| SOURCE DATA |
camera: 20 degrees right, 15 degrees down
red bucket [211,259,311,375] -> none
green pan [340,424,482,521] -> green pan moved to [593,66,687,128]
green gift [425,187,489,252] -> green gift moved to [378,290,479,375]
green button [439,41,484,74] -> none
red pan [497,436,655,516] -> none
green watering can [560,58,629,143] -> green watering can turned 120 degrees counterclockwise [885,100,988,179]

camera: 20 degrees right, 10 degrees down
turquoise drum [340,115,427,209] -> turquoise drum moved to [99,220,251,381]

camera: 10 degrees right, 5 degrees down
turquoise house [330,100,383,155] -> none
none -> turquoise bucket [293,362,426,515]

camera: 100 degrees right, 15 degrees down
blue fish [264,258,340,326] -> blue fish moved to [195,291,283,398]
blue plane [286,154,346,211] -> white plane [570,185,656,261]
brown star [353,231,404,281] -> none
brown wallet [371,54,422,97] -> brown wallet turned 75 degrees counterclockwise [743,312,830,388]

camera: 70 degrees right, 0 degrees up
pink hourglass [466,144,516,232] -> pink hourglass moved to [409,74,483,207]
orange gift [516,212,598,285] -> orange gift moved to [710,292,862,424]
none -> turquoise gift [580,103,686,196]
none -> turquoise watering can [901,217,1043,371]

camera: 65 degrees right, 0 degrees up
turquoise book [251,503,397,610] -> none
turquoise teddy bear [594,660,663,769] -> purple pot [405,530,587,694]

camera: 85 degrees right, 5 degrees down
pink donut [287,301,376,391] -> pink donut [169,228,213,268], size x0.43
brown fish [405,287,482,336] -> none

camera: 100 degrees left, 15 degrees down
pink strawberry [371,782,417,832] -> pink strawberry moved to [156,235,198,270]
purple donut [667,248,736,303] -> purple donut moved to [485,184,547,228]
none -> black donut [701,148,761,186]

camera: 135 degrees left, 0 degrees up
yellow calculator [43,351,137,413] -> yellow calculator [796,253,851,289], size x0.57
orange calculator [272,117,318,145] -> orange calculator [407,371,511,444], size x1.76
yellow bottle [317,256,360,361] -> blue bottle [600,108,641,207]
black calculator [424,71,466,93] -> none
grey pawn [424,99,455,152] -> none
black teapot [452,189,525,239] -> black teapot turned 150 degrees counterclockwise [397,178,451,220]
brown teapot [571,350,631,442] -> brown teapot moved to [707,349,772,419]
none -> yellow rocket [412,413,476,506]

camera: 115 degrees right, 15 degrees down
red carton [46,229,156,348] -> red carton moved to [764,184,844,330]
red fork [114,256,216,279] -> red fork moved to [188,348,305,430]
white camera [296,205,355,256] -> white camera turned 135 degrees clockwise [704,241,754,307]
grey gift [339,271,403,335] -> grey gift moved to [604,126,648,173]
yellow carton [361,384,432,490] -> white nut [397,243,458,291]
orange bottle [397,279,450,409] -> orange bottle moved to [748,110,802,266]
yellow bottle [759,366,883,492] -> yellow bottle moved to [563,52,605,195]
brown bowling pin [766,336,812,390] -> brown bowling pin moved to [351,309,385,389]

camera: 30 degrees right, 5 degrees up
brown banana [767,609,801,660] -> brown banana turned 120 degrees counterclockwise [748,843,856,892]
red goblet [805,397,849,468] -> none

| WORK TO COMPLETE |
Filter the records above down to the lines that hold the string "green".

| TASK ANSWER |
green pan [340,424,482,521] -> green pan moved to [593,66,687,128]
green gift [425,187,489,252] -> green gift moved to [378,290,479,375]
green button [439,41,484,74] -> none
green watering can [560,58,629,143] -> green watering can turned 120 degrees counterclockwise [885,100,988,179]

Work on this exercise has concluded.